→ WHAT IS BEING ASKED
Every entry that follows must be written out exactly, apart from its pictures.

→ DATASET
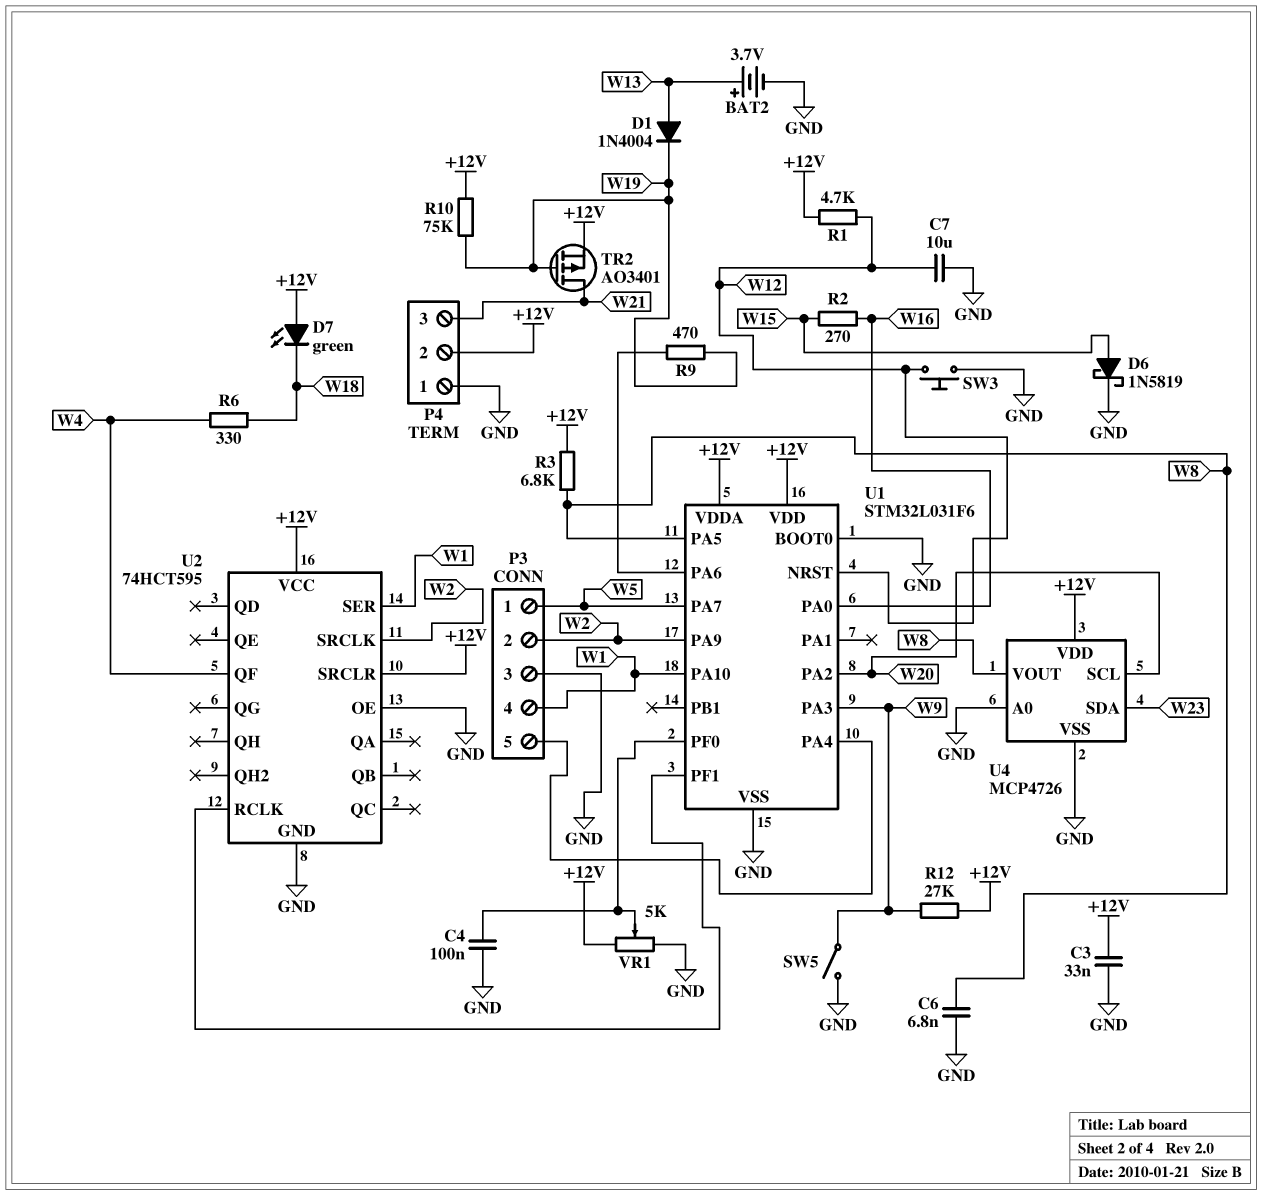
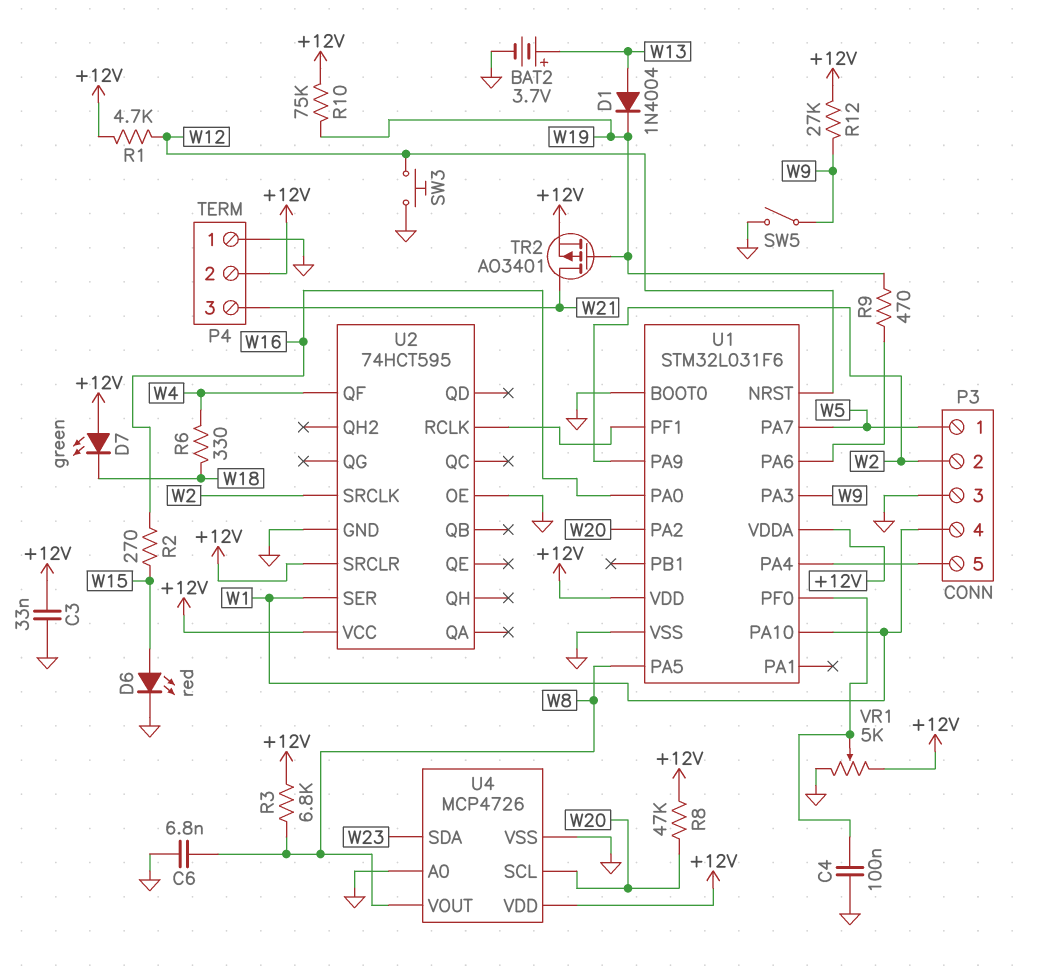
C7: 10uF (GND, W12) -> none
D6: schottky 1N5819 (A W15, K GND) -> LED red (A W15, K GND)
R8: none -> 47k (+12V, W20)

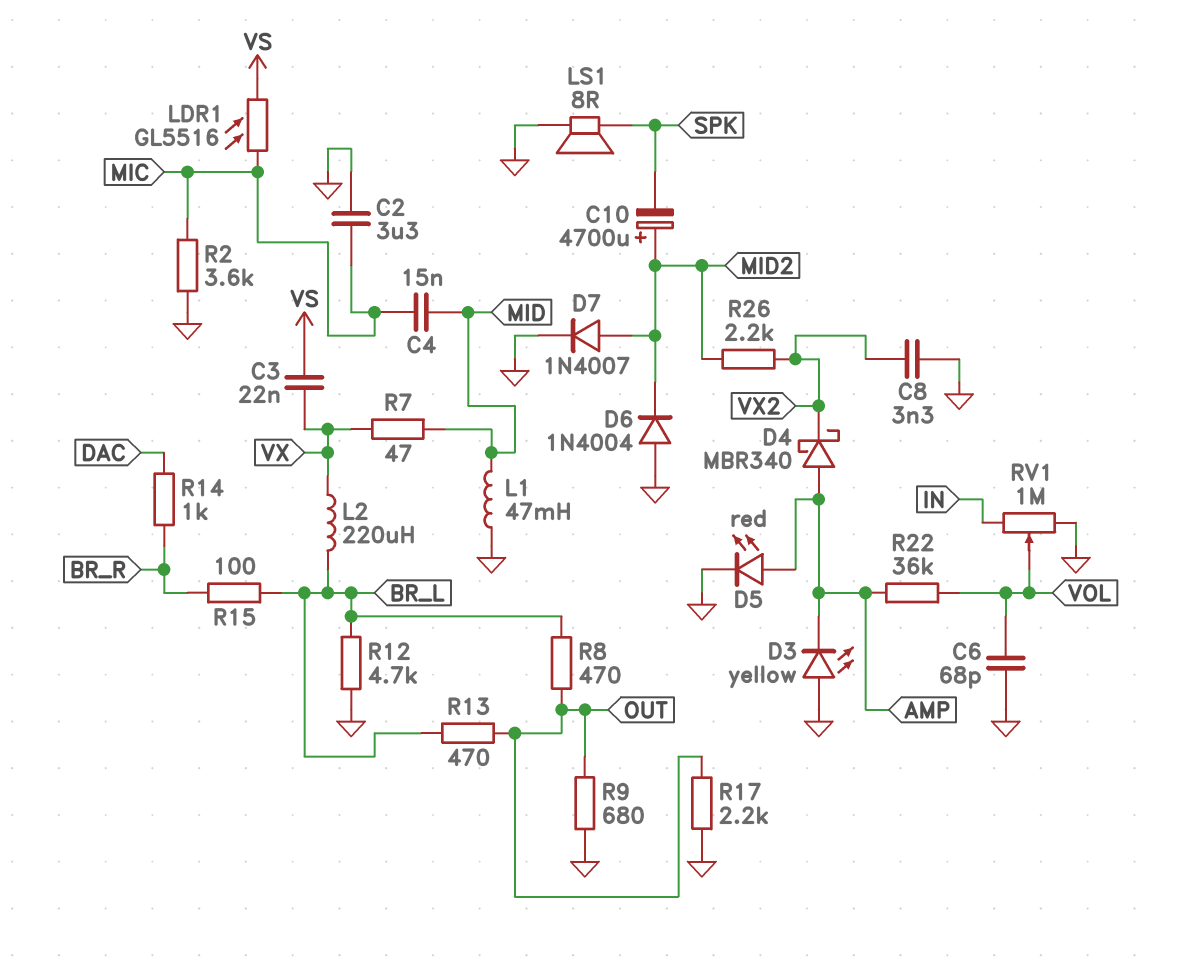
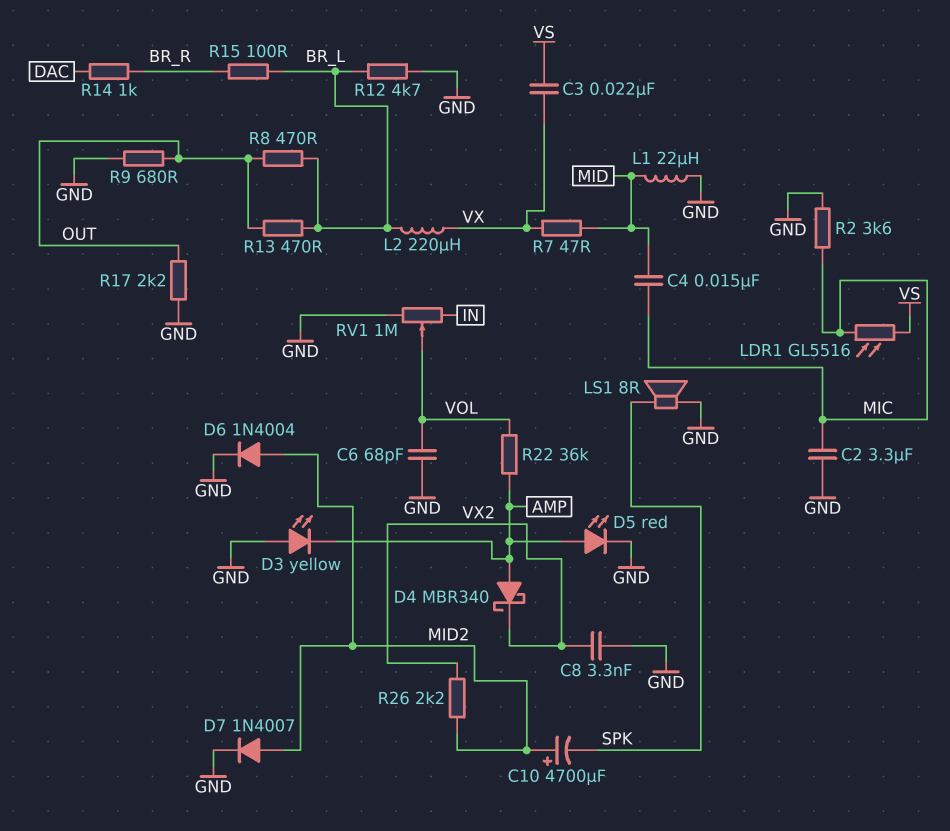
D6: diode 1N4004 (A GND, K MID2) -> diode 1N4004 (A MID2, K GND)
L1: 47mH (GND, MID) -> 22uH (GND, MID)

→ YOUR SOLUTION
C7: 10uF (GND, W12) -> none
D6: schottky 1N5819 (A W15, K GND) -> LED red (A W15, K GND)
R8: none -> 47k (+12V, W20)

D6: diode 1N4004 (A GND, K MID2) -> diode 1N4004 (A MID2, K GND)
L1: 47mH (GND, MID) -> 22uH (GND, MID)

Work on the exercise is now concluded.